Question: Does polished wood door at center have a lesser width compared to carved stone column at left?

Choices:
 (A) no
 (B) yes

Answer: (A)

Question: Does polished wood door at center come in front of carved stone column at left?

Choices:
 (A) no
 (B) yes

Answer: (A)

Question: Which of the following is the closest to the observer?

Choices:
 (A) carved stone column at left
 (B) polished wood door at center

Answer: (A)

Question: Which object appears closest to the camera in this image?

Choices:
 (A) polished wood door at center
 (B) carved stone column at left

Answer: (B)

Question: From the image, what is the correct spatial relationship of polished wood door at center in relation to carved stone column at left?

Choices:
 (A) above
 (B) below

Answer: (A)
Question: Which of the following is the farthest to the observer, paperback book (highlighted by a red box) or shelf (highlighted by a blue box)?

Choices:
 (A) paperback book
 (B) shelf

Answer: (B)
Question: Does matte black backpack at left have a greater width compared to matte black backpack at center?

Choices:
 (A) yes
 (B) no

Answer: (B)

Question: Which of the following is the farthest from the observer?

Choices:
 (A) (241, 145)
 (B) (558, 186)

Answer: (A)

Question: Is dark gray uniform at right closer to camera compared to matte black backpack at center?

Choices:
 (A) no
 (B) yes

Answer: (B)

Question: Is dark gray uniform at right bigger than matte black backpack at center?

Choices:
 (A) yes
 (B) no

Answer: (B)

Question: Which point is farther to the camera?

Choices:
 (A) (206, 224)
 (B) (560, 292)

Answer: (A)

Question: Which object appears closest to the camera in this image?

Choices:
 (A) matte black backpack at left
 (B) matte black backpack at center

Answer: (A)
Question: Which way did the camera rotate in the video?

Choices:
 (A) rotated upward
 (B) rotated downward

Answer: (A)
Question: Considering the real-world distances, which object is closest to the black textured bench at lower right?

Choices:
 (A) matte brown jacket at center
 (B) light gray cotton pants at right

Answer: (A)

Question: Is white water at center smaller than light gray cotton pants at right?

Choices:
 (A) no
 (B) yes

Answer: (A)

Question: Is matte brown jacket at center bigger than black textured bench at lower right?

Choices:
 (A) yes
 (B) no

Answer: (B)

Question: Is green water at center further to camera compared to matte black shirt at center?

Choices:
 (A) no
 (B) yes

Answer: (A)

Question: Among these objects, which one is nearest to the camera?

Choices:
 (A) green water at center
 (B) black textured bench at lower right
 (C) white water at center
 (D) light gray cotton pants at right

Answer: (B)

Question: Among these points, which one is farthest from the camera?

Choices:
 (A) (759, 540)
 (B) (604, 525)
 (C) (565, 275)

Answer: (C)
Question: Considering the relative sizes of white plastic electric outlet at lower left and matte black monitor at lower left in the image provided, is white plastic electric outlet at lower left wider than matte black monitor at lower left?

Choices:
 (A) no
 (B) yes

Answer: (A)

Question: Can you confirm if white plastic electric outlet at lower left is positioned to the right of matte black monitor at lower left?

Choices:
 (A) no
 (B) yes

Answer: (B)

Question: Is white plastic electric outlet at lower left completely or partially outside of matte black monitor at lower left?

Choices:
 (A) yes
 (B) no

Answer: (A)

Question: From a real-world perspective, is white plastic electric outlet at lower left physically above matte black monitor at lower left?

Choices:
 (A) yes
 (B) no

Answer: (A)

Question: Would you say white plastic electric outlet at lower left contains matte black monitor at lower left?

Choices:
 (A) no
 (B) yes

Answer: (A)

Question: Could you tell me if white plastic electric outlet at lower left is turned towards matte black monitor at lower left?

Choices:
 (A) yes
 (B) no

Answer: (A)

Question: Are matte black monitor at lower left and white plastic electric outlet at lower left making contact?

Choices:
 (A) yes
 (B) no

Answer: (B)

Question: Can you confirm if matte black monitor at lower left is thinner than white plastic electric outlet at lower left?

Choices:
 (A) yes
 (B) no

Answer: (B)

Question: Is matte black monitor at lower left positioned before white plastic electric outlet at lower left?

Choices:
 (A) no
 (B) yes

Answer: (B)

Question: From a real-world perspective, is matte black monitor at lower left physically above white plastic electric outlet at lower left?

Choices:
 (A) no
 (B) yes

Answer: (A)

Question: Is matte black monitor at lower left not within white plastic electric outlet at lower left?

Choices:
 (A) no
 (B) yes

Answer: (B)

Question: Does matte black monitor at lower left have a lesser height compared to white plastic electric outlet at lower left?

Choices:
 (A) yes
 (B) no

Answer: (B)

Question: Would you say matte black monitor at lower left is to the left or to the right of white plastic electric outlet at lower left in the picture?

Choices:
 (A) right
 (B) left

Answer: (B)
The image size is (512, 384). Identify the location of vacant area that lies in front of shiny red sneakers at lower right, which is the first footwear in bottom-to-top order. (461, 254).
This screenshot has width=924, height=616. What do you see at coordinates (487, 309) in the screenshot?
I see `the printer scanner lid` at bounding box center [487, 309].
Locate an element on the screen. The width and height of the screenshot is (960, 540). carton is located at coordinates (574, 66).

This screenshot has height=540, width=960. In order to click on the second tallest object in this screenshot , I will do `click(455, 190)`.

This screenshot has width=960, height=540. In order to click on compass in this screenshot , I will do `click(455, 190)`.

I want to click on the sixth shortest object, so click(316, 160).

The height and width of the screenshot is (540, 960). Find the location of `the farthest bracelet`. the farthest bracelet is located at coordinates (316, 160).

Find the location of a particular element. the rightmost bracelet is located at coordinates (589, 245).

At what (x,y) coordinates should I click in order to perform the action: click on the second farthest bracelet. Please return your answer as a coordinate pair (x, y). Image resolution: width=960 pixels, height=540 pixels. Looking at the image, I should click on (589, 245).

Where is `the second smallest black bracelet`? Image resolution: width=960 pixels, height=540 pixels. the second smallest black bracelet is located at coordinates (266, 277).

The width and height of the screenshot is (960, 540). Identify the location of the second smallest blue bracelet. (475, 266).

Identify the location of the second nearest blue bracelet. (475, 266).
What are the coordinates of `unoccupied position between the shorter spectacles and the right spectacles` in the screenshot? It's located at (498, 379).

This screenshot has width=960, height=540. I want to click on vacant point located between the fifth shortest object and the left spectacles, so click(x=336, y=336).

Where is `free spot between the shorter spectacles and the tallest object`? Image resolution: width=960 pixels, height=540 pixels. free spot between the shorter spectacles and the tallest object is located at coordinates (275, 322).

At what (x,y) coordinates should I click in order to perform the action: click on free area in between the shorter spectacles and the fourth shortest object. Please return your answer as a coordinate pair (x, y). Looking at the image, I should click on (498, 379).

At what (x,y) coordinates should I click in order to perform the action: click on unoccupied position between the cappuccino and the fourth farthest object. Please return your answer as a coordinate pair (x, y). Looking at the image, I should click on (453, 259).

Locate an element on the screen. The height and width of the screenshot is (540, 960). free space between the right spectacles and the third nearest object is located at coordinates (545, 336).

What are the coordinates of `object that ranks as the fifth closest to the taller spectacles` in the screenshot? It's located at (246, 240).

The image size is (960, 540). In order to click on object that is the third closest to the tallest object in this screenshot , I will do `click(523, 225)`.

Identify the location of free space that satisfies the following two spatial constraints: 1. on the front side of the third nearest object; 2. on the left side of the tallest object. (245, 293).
——————
## ACTIVITY
Please retype all of the items above word for word, keeping every line in its original order.

## TASK RESPONSE
Question: Does polished wood door at center have a lesser width compared to carved stone column at left?

Choices:
 (A) no
 (B) yes

Answer: (A)

Question: Does polished wood door at center come in front of carved stone column at left?

Choices:
 (A) no
 (B) yes

Answer: (A)

Question: Which of the following is the closest to the observer?

Choices:
 (A) carved stone column at left
 (B) polished wood door at center

Answer: (A)

Question: Which object appears closest to the camera in this image?

Choices:
 (A) polished wood door at center
 (B) carved stone column at left

Answer: (B)

Question: From the image, what is the correct spatial relationship of polished wood door at center in relation to carved stone column at left?

Choices:
 (A) above
 (B) below

Answer: (A)
Question: Which of the following is the farthest to the observer, paperback book (highlighted by a red box) or shelf (highlighted by a blue box)?

Choices:
 (A) paperback book
 (B) shelf

Answer: (B)
Question: Does matte black backpack at left have a greater width compared to matte black backpack at center?

Choices:
 (A) yes
 (B) no

Answer: (B)

Question: Which of the following is the farthest from the observer?

Choices:
 (A) (241, 145)
 (B) (558, 186)

Answer: (A)

Question: Is dark gray uniform at right closer to camera compared to matte black backpack at center?

Choices:
 (A) no
 (B) yes

Answer: (B)

Question: Is dark gray uniform at right bigger than matte black backpack at center?

Choices:
 (A) yes
 (B) no

Answer: (B)

Question: Which point is farther to the camera?

Choices:
 (A) (206, 224)
 (B) (560, 292)

Answer: (A)

Question: Which object appears closest to the camera in this image?

Choices:
 (A) matte black backpack at left
 (B) matte black backpack at center

Answer: (A)
Question: Which way did the camera rotate in the video?

Choices:
 (A) rotated upward
 (B) rotated downward

Answer: (A)
Question: Considering the real-world distances, which object is closest to the black textured bench at lower right?

Choices:
 (A) matte brown jacket at center
 (B) light gray cotton pants at right

Answer: (A)

Question: Is white water at center smaller than light gray cotton pants at right?

Choices:
 (A) no
 (B) yes

Answer: (A)

Question: Is matte brown jacket at center bigger than black textured bench at lower right?

Choices:
 (A) yes
 (B) no

Answer: (B)

Question: Is green water at center further to camera compared to matte black shirt at center?

Choices:
 (A) no
 (B) yes

Answer: (A)

Question: Among these objects, which one is nearest to the camera?

Choices:
 (A) green water at center
 (B) black textured bench at lower right
 (C) white water at center
 (D) light gray cotton pants at right

Answer: (B)

Question: Among these points, which one is farthest from the camera?

Choices:
 (A) (759, 540)
 (B) (604, 525)
 (C) (565, 275)

Answer: (C)
Question: Considering the relative sizes of white plastic electric outlet at lower left and matte black monitor at lower left in the image provided, is white plastic electric outlet at lower left wider than matte black monitor at lower left?

Choices:
 (A) no
 (B) yes

Answer: (A)

Question: Can you confirm if white plastic electric outlet at lower left is positioned to the right of matte black monitor at lower left?

Choices:
 (A) no
 (B) yes

Answer: (B)

Question: Is white plastic electric outlet at lower left completely or partially outside of matte black monitor at lower left?

Choices:
 (A) yes
 (B) no

Answer: (A)

Question: From a real-world perspective, is white plastic electric outlet at lower left physically above matte black monitor at lower left?

Choices:
 (A) yes
 (B) no

Answer: (A)

Question: Would you say white plastic electric outlet at lower left contains matte black monitor at lower left?

Choices:
 (A) no
 (B) yes

Answer: (A)

Question: Could you tell me if white plastic electric outlet at lower left is turned towards matte black monitor at lower left?

Choices:
 (A) yes
 (B) no

Answer: (A)

Question: Are matte black monitor at lower left and white plastic electric outlet at lower left making contact?

Choices:
 (A) yes
 (B) no

Answer: (B)

Question: Can you confirm if matte black monitor at lower left is thinner than white plastic electric outlet at lower left?

Choices:
 (A) yes
 (B) no

Answer: (B)

Question: Is matte black monitor at lower left positioned before white plastic electric outlet at lower left?

Choices:
 (A) no
 (B) yes

Answer: (B)

Question: From a real-world perspective, is matte black monitor at lower left physically above white plastic electric outlet at lower left?

Choices:
 (A) no
 (B) yes

Answer: (A)

Question: Is matte black monitor at lower left not within white plastic electric outlet at lower left?

Choices:
 (A) no
 (B) yes

Answer: (B)

Question: Does matte black monitor at lower left have a lesser height compared to white plastic electric outlet at lower left?

Choices:
 (A) yes
 (B) no

Answer: (B)

Question: Would you say matte black monitor at lower left is to the left or to the right of white plastic electric outlet at lower left in the picture?

Choices:
 (A) right
 (B) left

Answer: (B)
The image size is (512, 384). Identify the location of vacant area that lies in front of shiny red sneakers at lower right, which is the first footwear in bottom-to-top order. (461, 254).
This screenshot has width=924, height=616. What do you see at coordinates (487, 309) in the screenshot?
I see `the printer scanner lid` at bounding box center [487, 309].
Locate an element on the screen. The width and height of the screenshot is (960, 540). carton is located at coordinates (574, 66).

This screenshot has height=540, width=960. In order to click on the second tallest object in this screenshot , I will do `click(455, 190)`.

This screenshot has width=960, height=540. In order to click on compass in this screenshot , I will do `click(455, 190)`.

I want to click on the sixth shortest object, so click(316, 160).

The height and width of the screenshot is (540, 960). Find the location of `the farthest bracelet`. the farthest bracelet is located at coordinates (316, 160).

Find the location of a particular element. the rightmost bracelet is located at coordinates (589, 245).

At what (x,y) coordinates should I click in order to perform the action: click on the second farthest bracelet. Please return your answer as a coordinate pair (x, y). Image resolution: width=960 pixels, height=540 pixels. Looking at the image, I should click on (589, 245).

Where is `the second smallest black bracelet`? Image resolution: width=960 pixels, height=540 pixels. the second smallest black bracelet is located at coordinates (266, 277).

The width and height of the screenshot is (960, 540). Identify the location of the second smallest blue bracelet. (475, 266).

Identify the location of the second nearest blue bracelet. (475, 266).
What are the coordinates of `unoccupied position between the shorter spectacles and the right spectacles` in the screenshot? It's located at (498, 379).

This screenshot has width=960, height=540. I want to click on vacant point located between the fifth shortest object and the left spectacles, so click(x=336, y=336).

Where is `free spot between the shorter spectacles and the tallest object`? Image resolution: width=960 pixels, height=540 pixels. free spot between the shorter spectacles and the tallest object is located at coordinates (275, 322).

At what (x,y) coordinates should I click in order to perform the action: click on free area in between the shorter spectacles and the fourth shortest object. Please return your answer as a coordinate pair (x, y). Looking at the image, I should click on (498, 379).

At what (x,y) coordinates should I click in order to perform the action: click on unoccupied position between the cappuccino and the fourth farthest object. Please return your answer as a coordinate pair (x, y). Looking at the image, I should click on (453, 259).

Locate an element on the screen. The height and width of the screenshot is (540, 960). free space between the right spectacles and the third nearest object is located at coordinates (545, 336).

What are the coordinates of `object that ranks as the fifth closest to the taller spectacles` in the screenshot? It's located at (246, 240).

The image size is (960, 540). In order to click on object that is the third closest to the tallest object in this screenshot , I will do `click(523, 225)`.

Identify the location of free space that satisfies the following two spatial constraints: 1. on the front side of the third nearest object; 2. on the left side of the tallest object. (245, 293).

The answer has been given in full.